* **What is required**: Look through the records below, and copy out every line that holds the string "view".
Segment Start: Material for this task
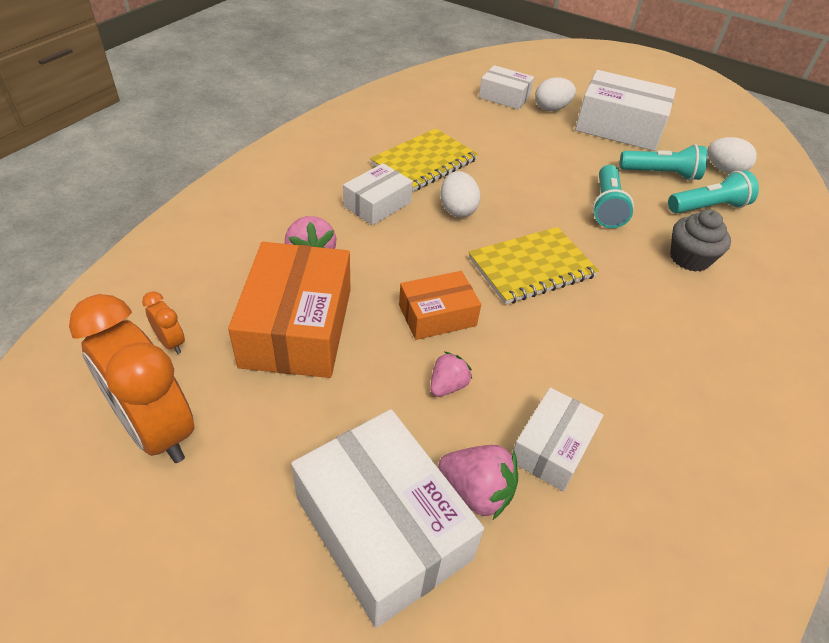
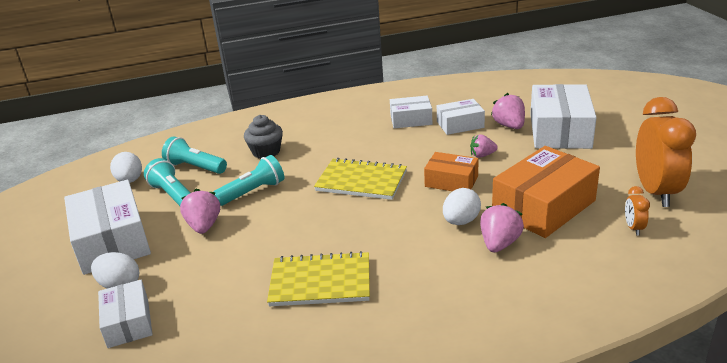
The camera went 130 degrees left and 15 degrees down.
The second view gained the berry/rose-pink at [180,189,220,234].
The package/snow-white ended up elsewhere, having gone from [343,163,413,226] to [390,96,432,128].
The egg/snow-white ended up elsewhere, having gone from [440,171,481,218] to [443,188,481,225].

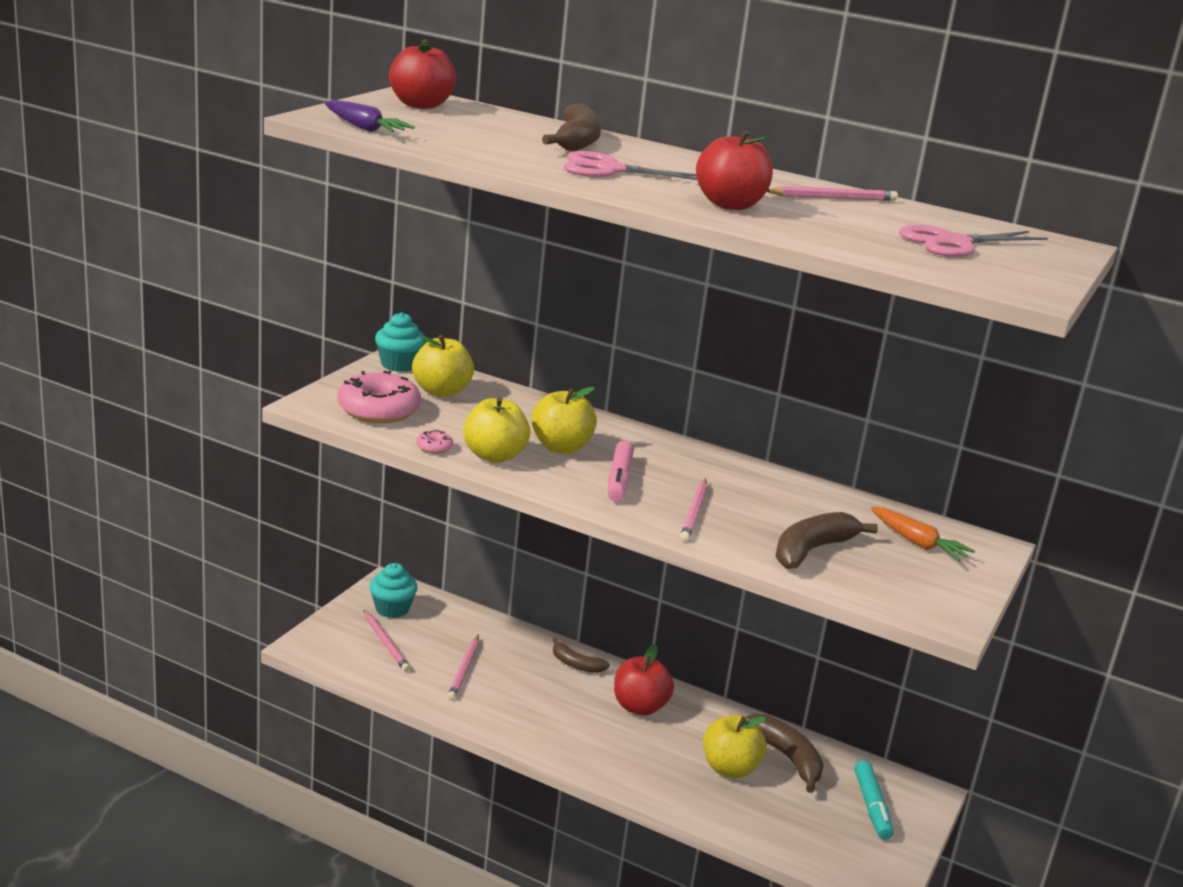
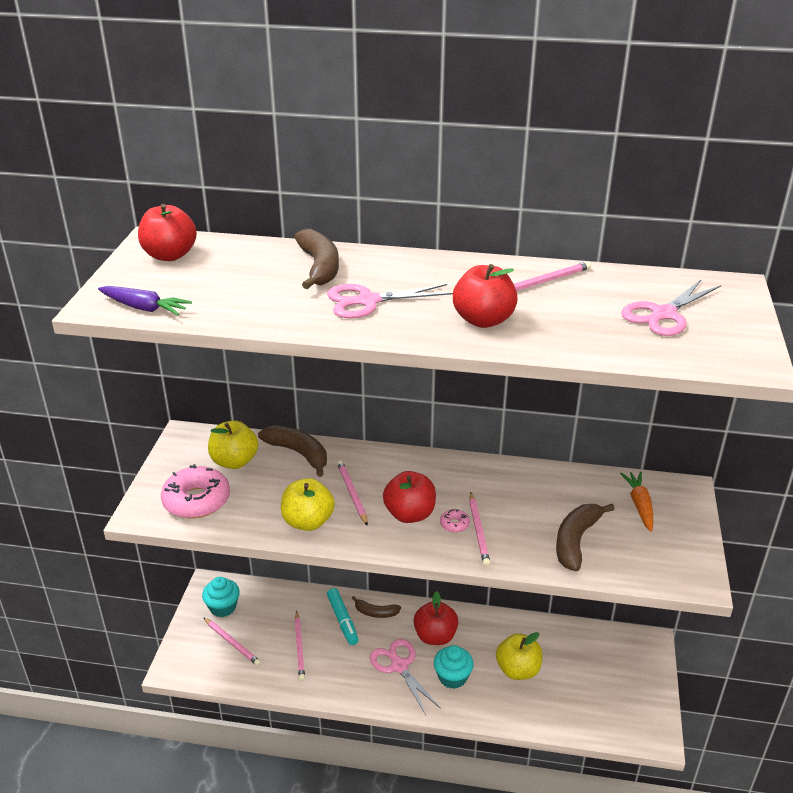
The camera went 15 degrees left and 10 degrees up.
The second view gained the pair of scissors/rose-pink at [370,639,441,715].
The fairy cake/turquoise ended up elsewhere, having gone from [375,312,426,372] to [434,645,474,689].
The glazed donut/rose-pink ended up elsewhere, having gone from [416,430,453,454] to [440,509,470,533].
The banana/brown ended up elsewhere, having gone from [746,714,824,793] to [258,425,327,477].
The marker/turquoise ended up elsewhere, having gone from [854,760,894,840] to [327,588,359,645].
Where the apple fruit/yellow stood at [531,387,597,454], the wooden pencil/rose-pink came to stand at [337,460,368,526].
Where the marker/rose-pink stood at [608,440,634,501], the apple fruit/crimson came to stand at [383,471,436,523].
The carrot/bright orange at [871,507,975,561] ended up facing another way, 120 degrees counterclockwise from before.

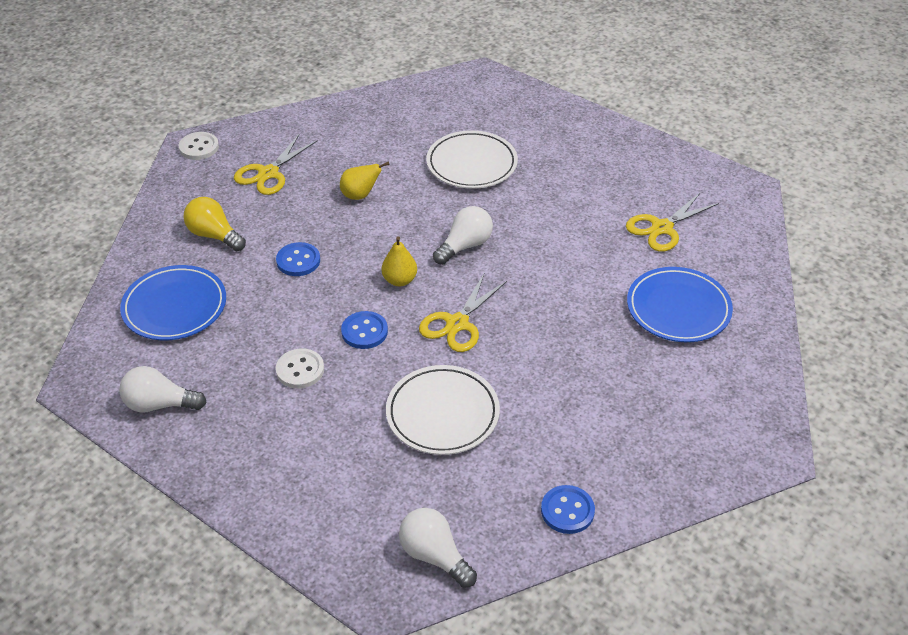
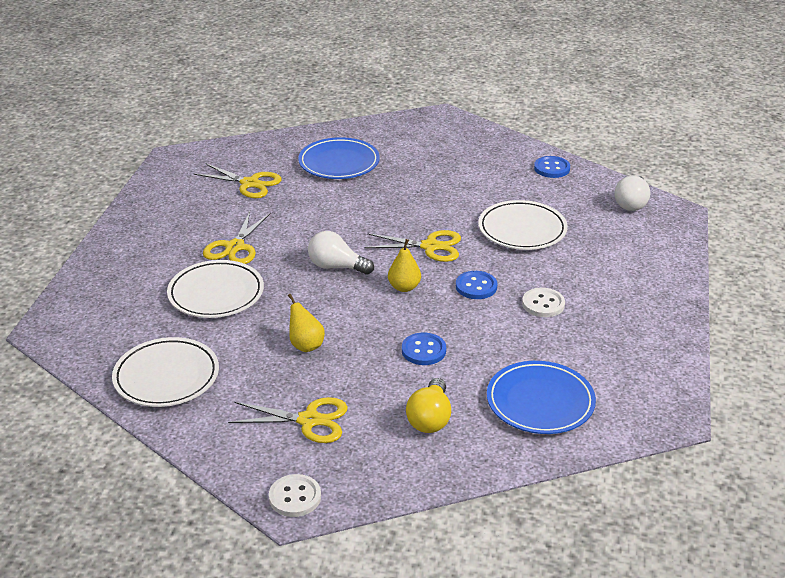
The camera went 115 degrees left and 10 degrees down.
The second view lost the light bulb/snow-white at [119,366,206,412].
The second view gained the plate/snow-white at [112,337,219,407].
The second view gained the pair of scissors/yellow at [203,211,271,264].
Segment End: Material for this task
* **Response to this exercise**:
The second view gained the berry/rose-pink at [180,189,220,234].
The second view gained the pair of scissors/rose-pink at [370,639,441,715].
The second view lost the light bulb/snow-white at [119,366,206,412].
The second view gained the plate/snow-white at [112,337,219,407].
The second view gained the pair of scissors/yellow at [203,211,271,264].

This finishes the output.